## DATASET CONTENT
Start of Block
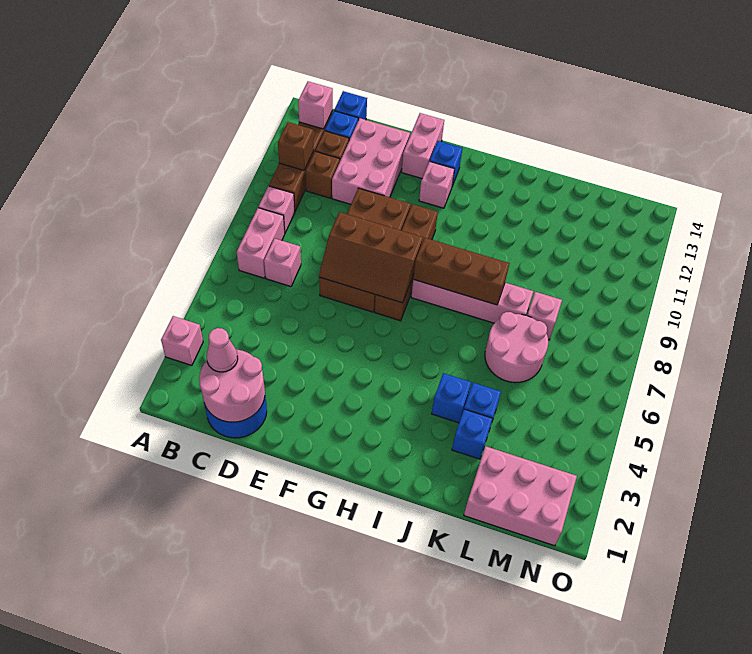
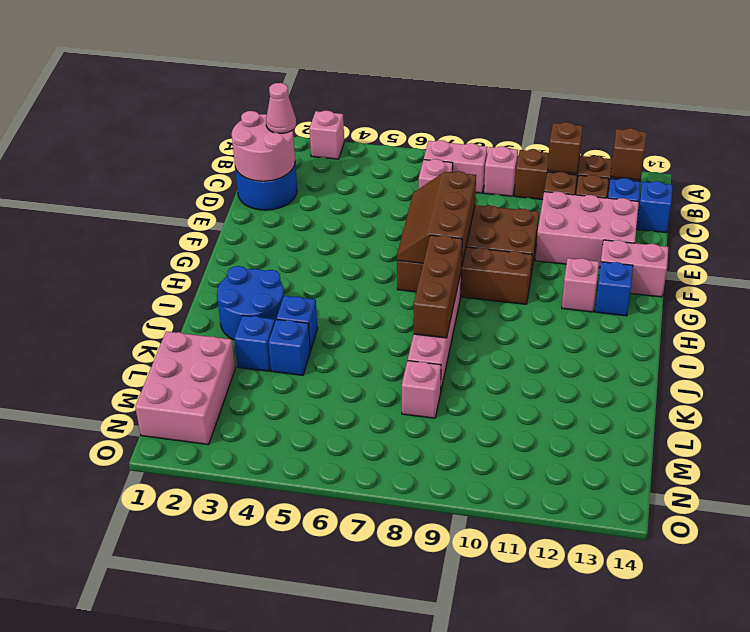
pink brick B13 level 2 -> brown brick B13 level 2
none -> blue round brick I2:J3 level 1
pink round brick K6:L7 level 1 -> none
End of Block
## PROBLEM
Every line above should be returned word for word, with the pictures left behind.

## ANSWER SECTION
pink brick B13 level 2 -> brown brick B13 level 2
none -> blue round brick I2:J3 level 1
pink round brick K6:L7 level 1 -> none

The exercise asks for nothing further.